====== INPUT DATA ======

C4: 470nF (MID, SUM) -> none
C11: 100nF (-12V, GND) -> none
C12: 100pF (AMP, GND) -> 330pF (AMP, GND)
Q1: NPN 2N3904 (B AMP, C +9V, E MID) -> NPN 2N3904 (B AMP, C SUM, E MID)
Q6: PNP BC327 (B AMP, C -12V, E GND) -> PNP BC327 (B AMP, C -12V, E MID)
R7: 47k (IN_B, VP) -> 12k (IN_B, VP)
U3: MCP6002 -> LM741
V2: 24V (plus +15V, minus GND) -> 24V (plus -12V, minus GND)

======

AIM OF THE TASK: Filter the records down to the lines that contain the string "none", and copy those lines.

WRITTEN SOLUTION:
C4: 470nF (MID, SUM) -> none
C11: 100nF (-12V, GND) -> none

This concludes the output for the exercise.